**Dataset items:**
■ ■ ■ ■ ■
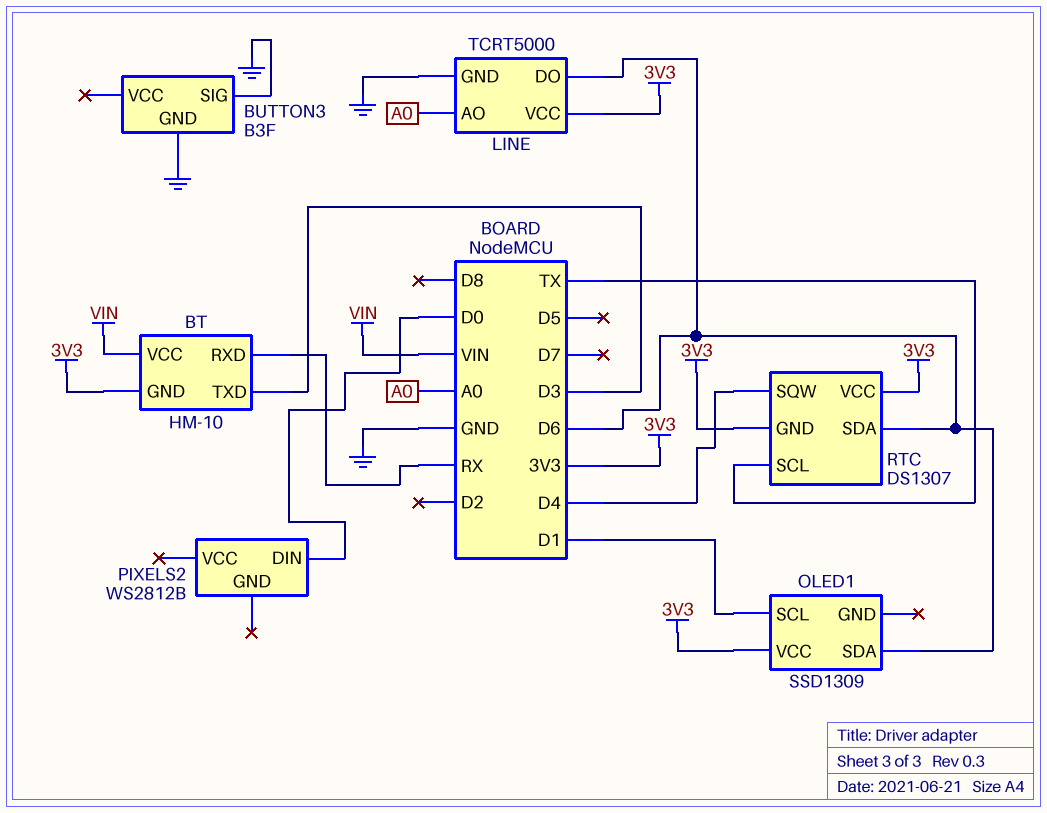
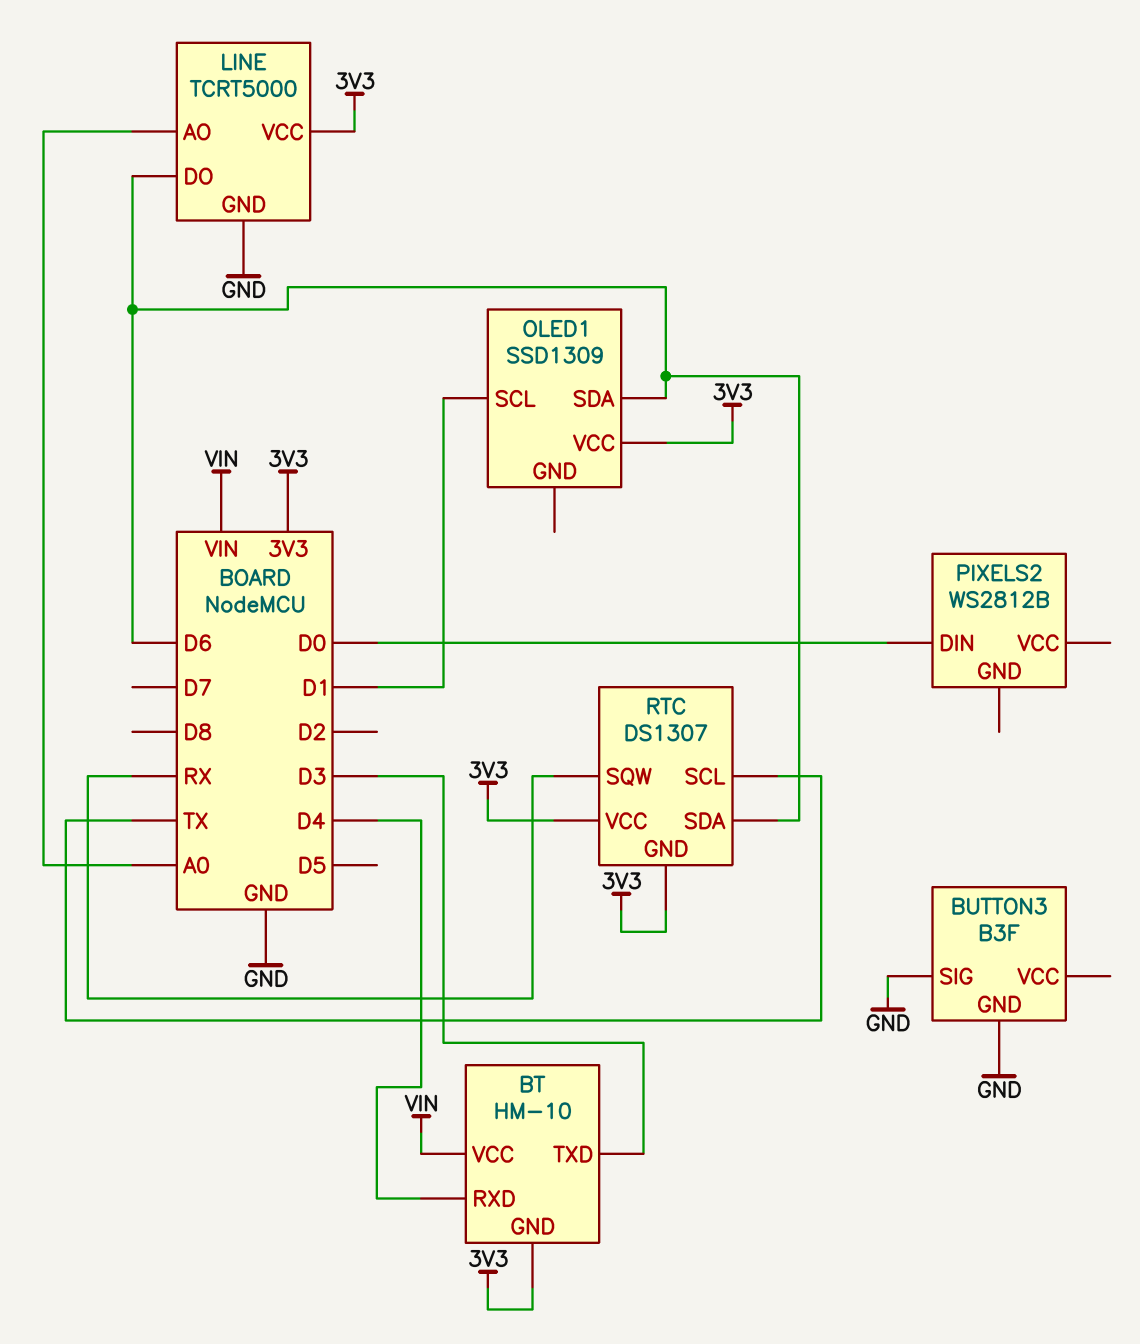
BT pin RXD: RX -> D4
RTC pin SQW: D4 -> RX

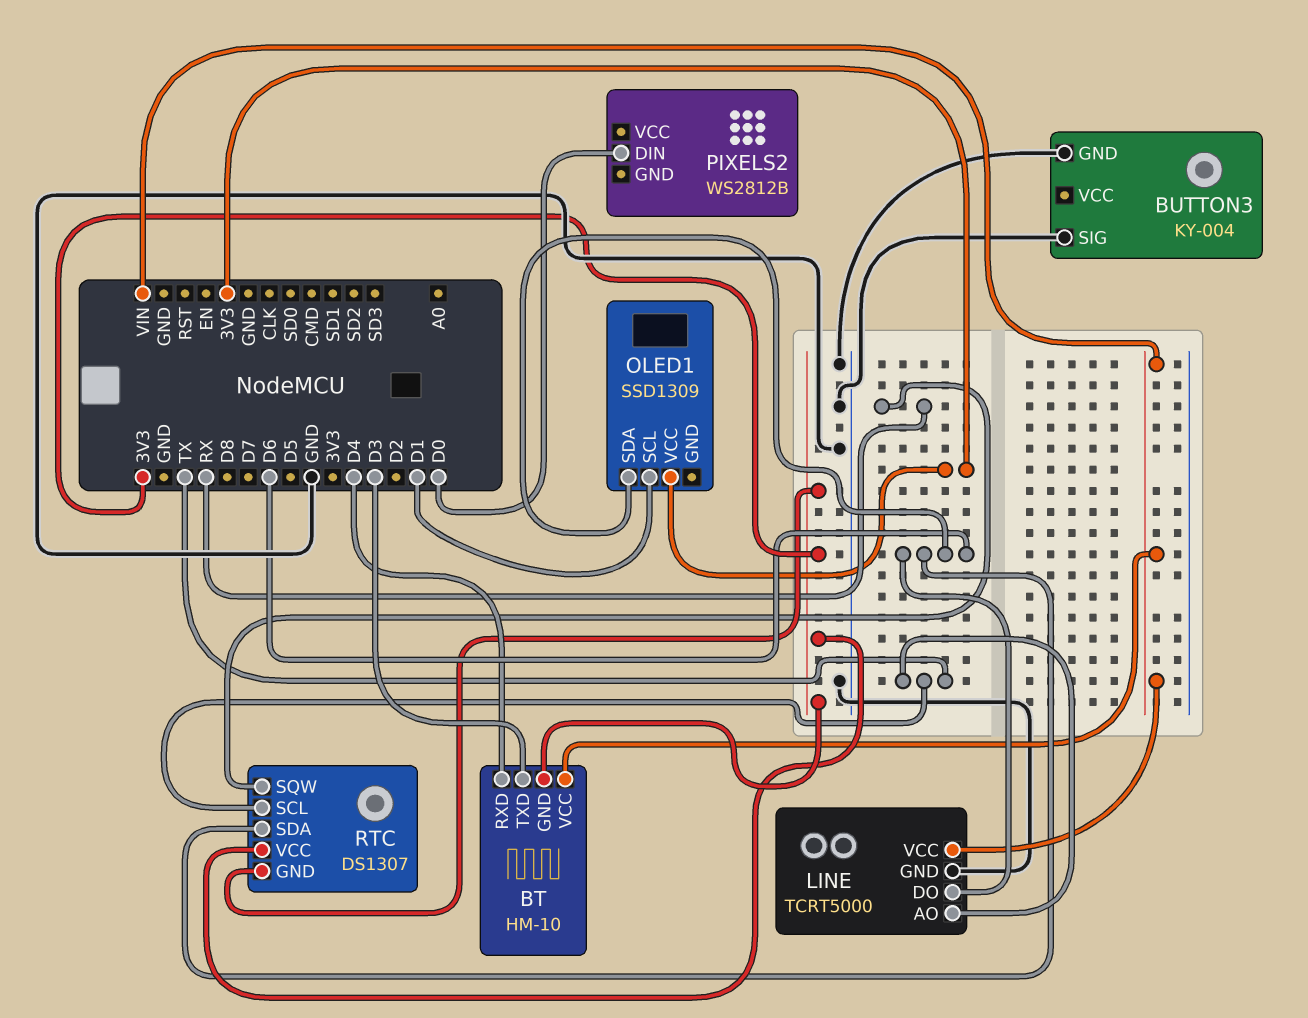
BUTTON3: B3F -> KY-004
LINE pin AO: A0 -> TX
LINE pin VCC: 3V3 -> VIN

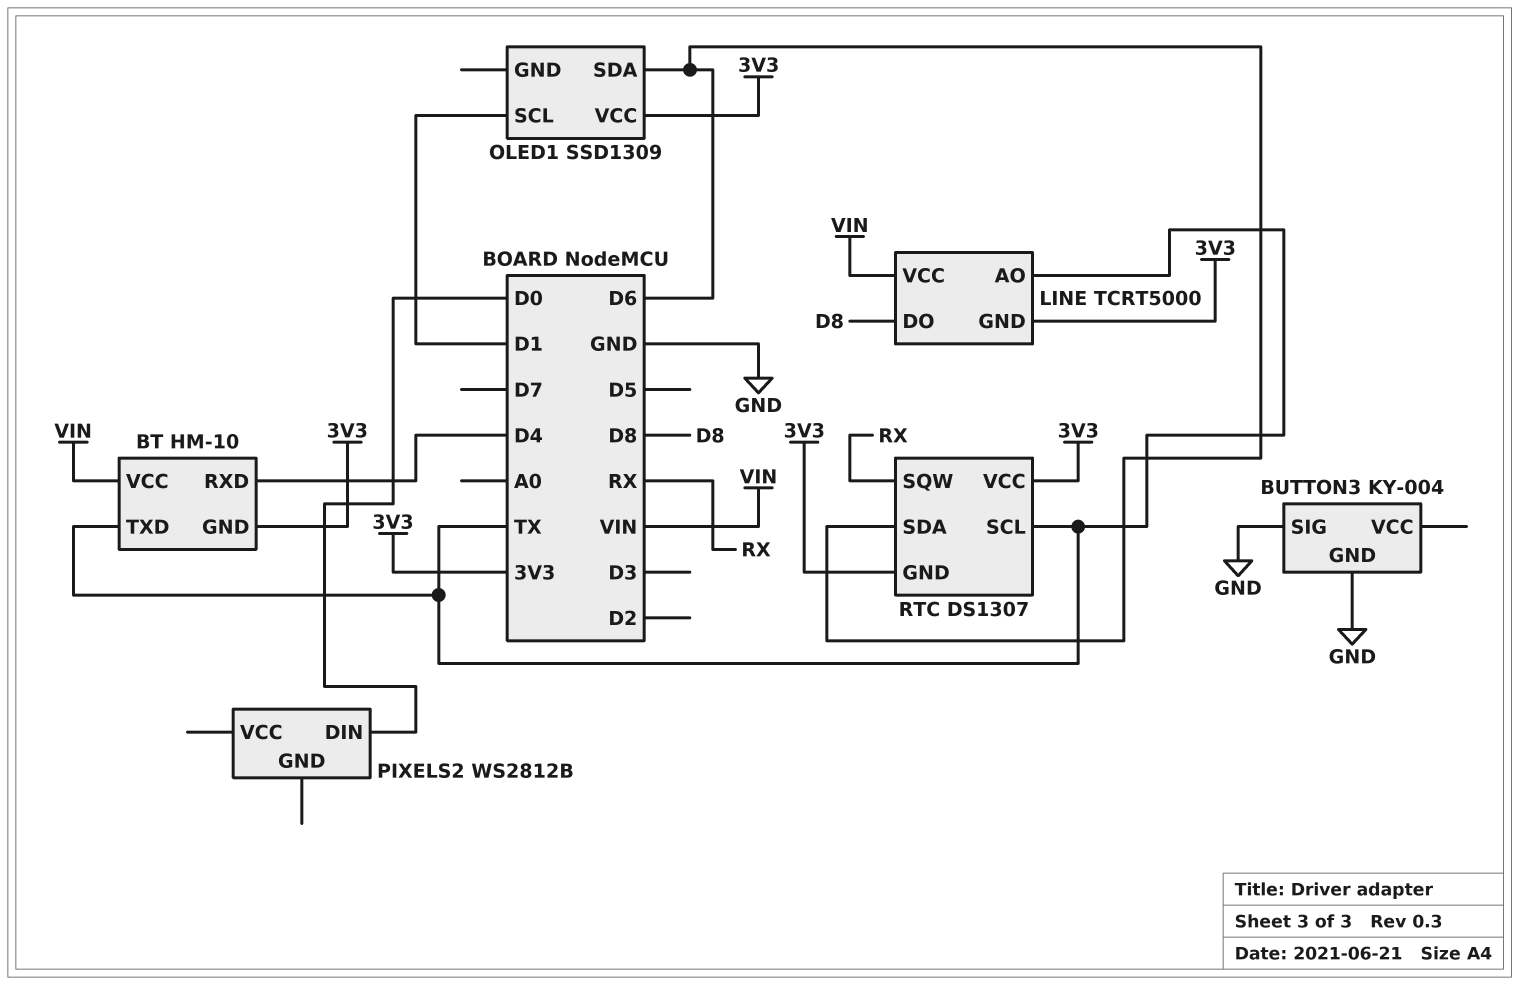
BT pin TXD: D3 -> TX
LINE pin DO: D6 -> D8
LINE pin GND: GND -> 3V3

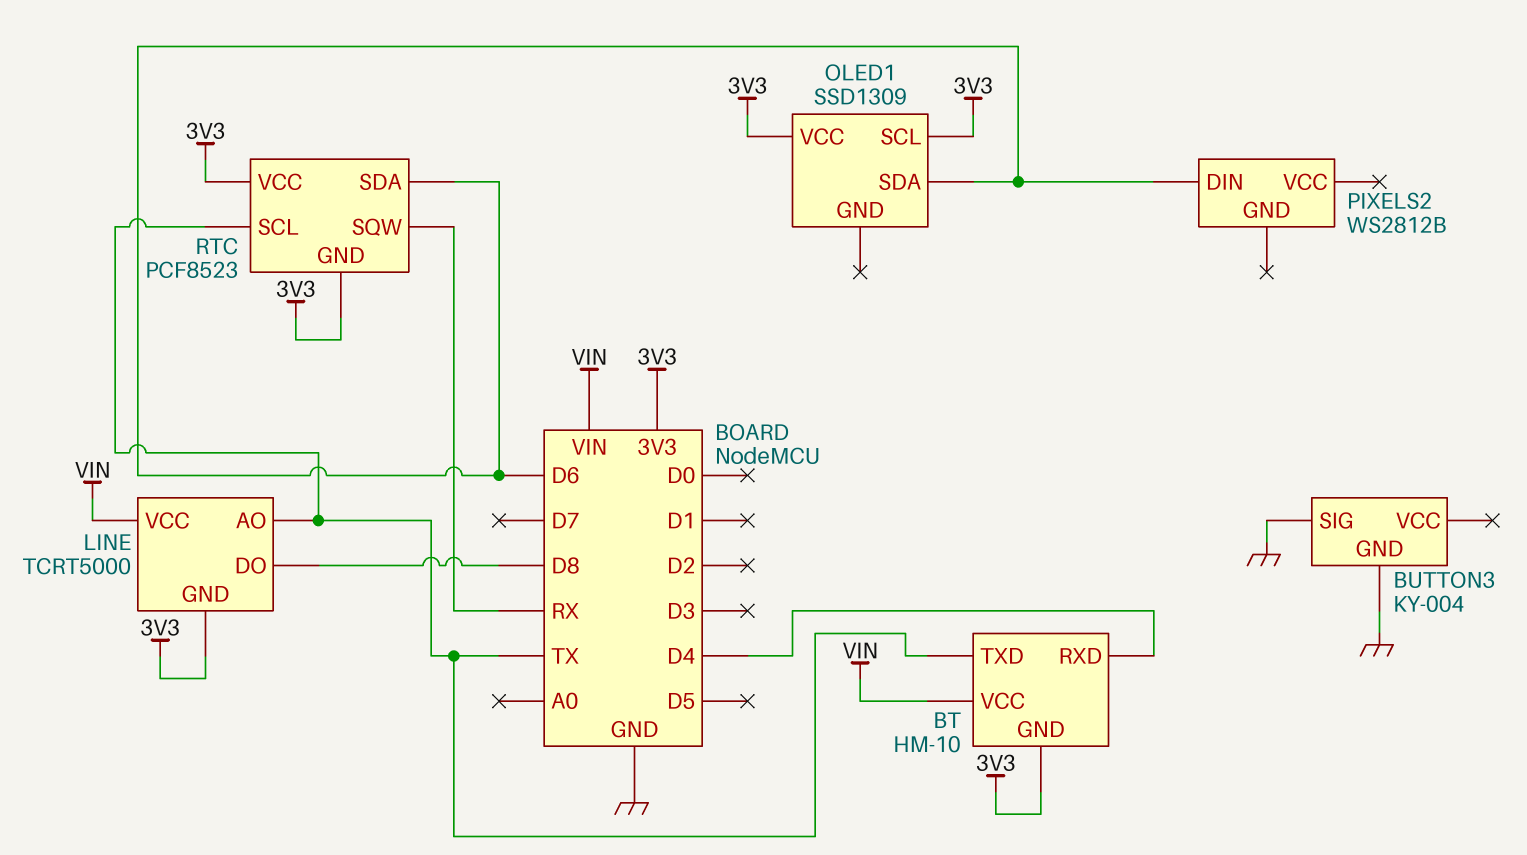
OLED1 pin SCL: D1 -> 3V3
PIXELS2 pin DIN: D0 -> D6
RTC: DS1307 -> PCF8523

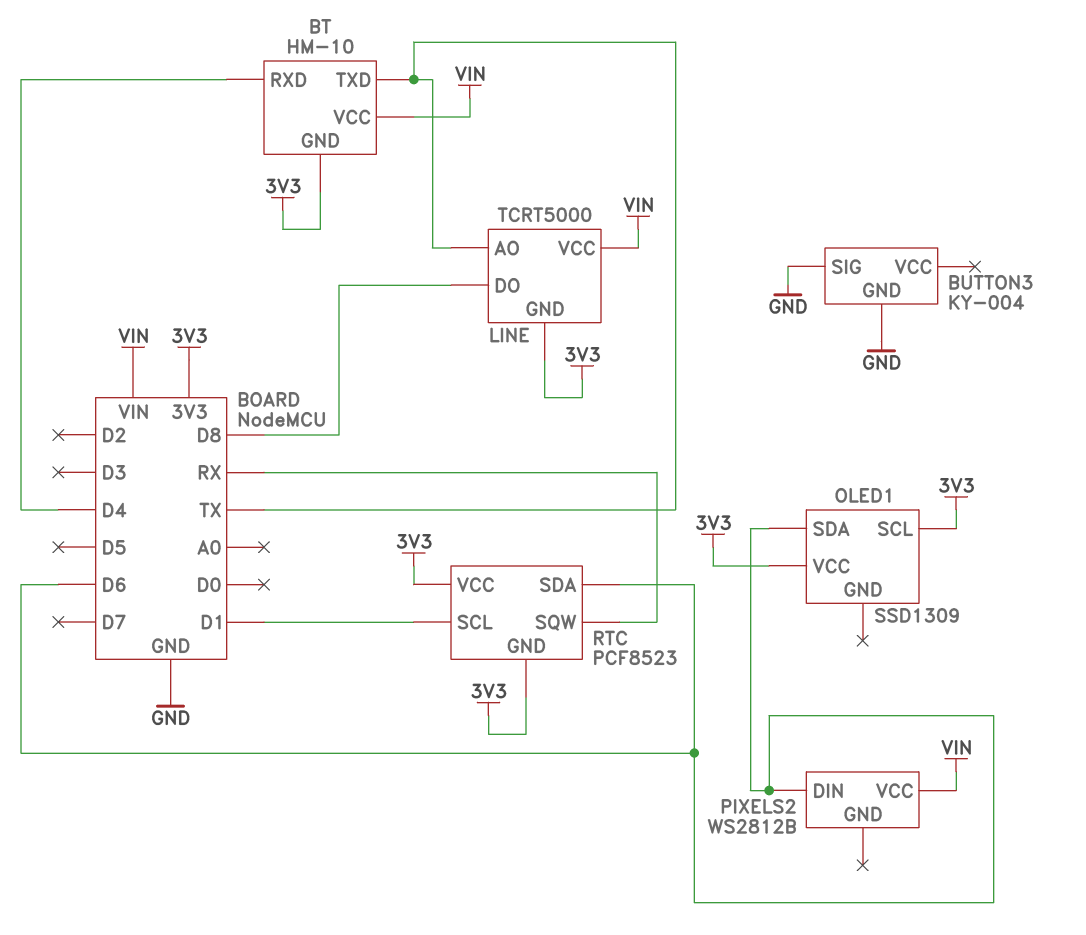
PIXELS2 pin VCC: none -> VIN
RTC pin SCL: TX -> D1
■ ■ ■ ■ ■
**What is needed:** Your answer must be the full set of entries, set down exactly and without pictures.

**Answer to this task:**
BT pin RXD: RX -> D4
RTC pin SQW: D4 -> RX

BUTTON3: B3F -> KY-004
LINE pin AO: A0 -> TX
LINE pin VCC: 3V3 -> VIN

BT pin TXD: D3 -> TX
LINE pin DO: D6 -> D8
LINE pin GND: GND -> 3V3

OLED1 pin SCL: D1 -> 3V3
PIXELS2 pin DIN: D0 -> D6
RTC: DS1307 -> PCF8523

PIXELS2 pin VCC: none -> VIN
RTC pin SCL: TX -> D1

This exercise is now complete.